**AVAILABLE DATA**
⟨
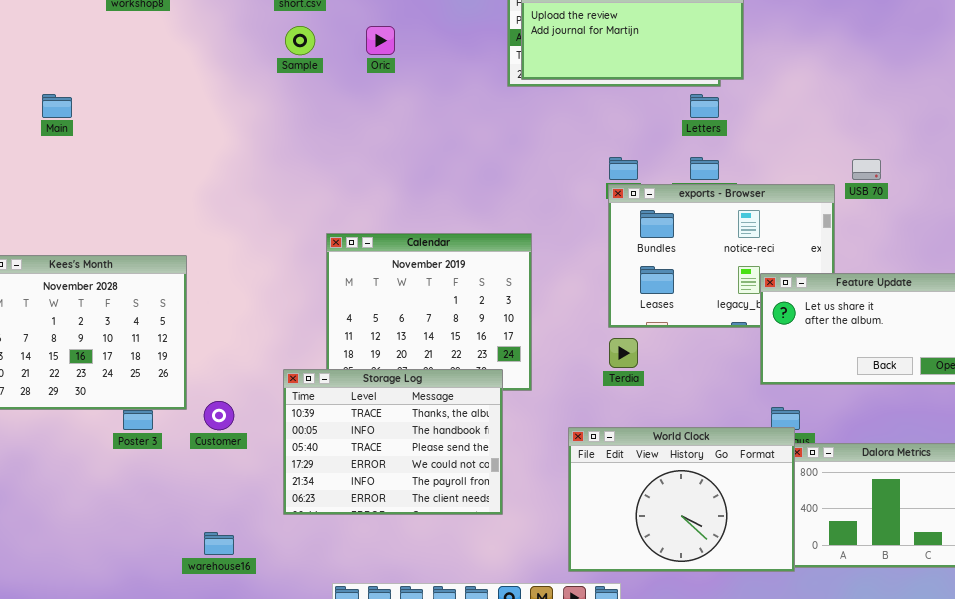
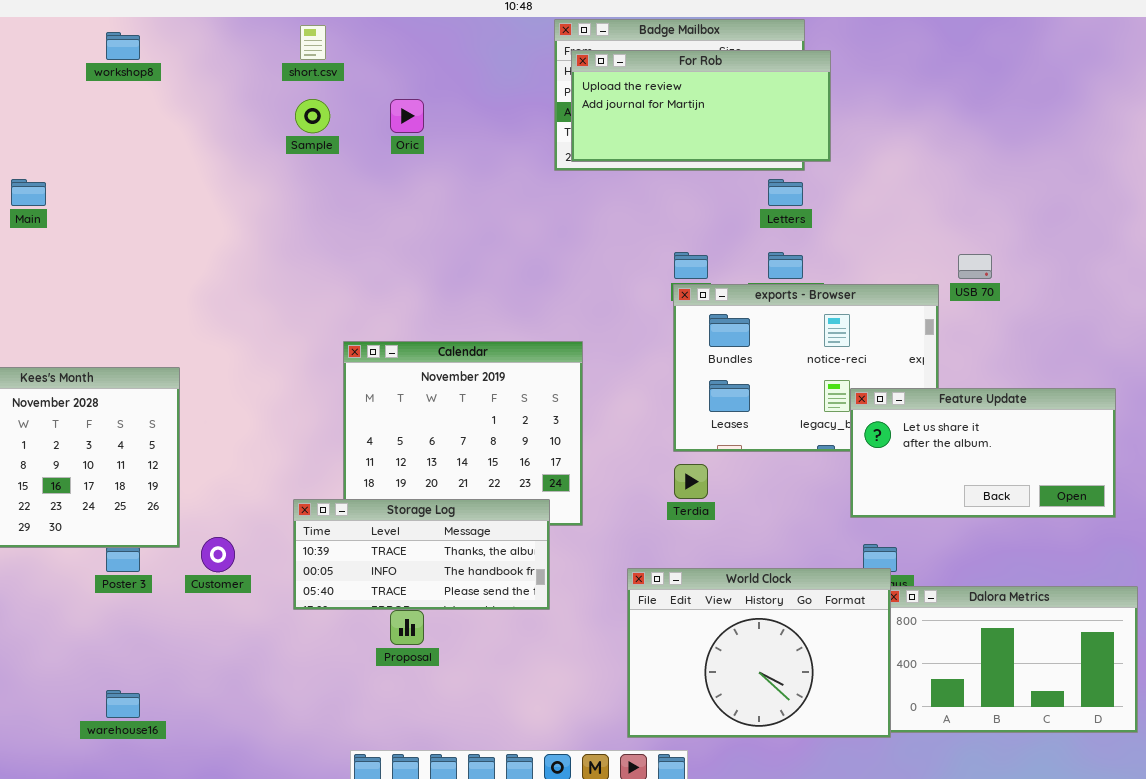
Storage Log: [283,369,503,515] -> [293,499,550,610], resized
warehouse16: [204,532,234,555] -> [106,690,140,718], moved

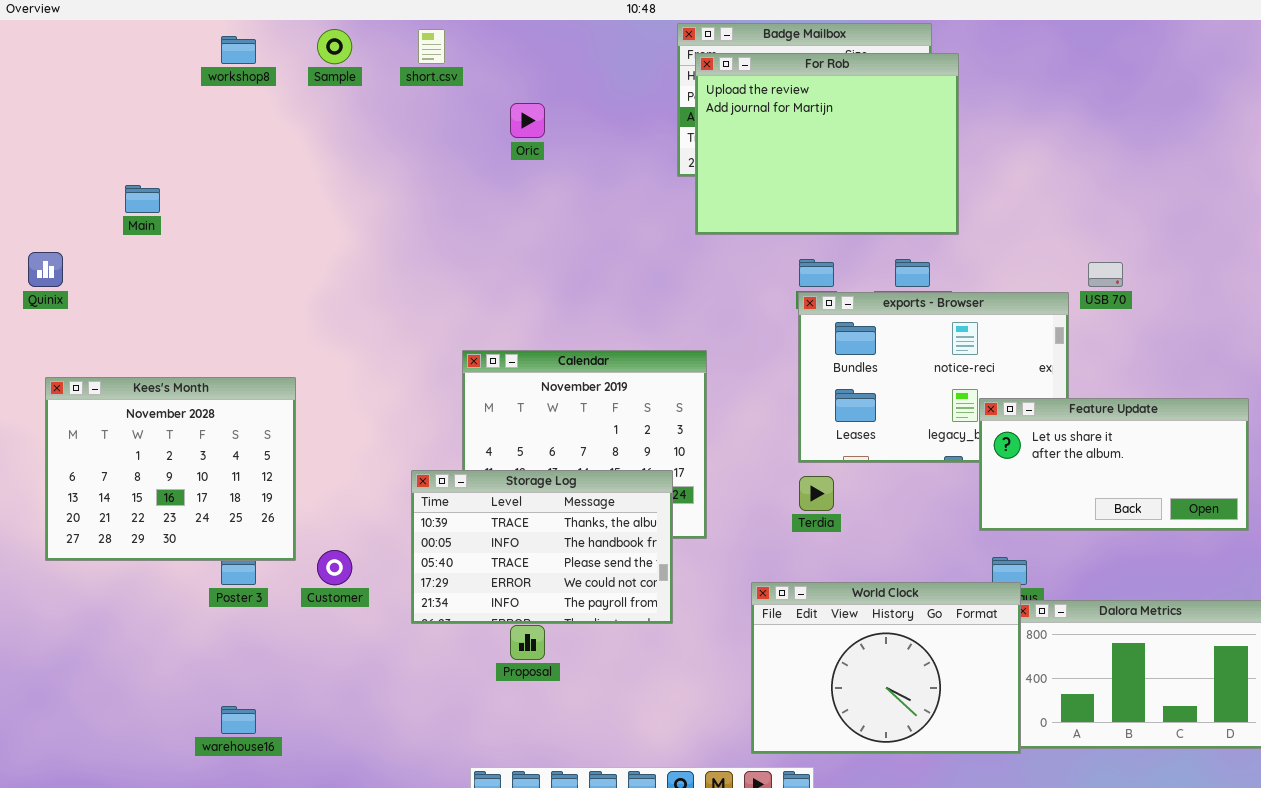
For Rob: [571,50,831,162] -> [695,53,959,235], resized
Sample: [295,99,330,133] -> [317,29,352,64], moved
Storage Log: [293,499,550,610] -> [411,470,673,624], resized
⟩
Set the records down again exactly, with no pictures.

Storage Log: [283,369,503,515] -> [293,499,550,610], resized
warehouse16: [204,532,234,555] -> [106,690,140,718], moved

For Rob: [571,50,831,162] -> [695,53,959,235], resized
Sample: [295,99,330,133] -> [317,29,352,64], moved
Storage Log: [293,499,550,610] -> [411,470,673,624], resized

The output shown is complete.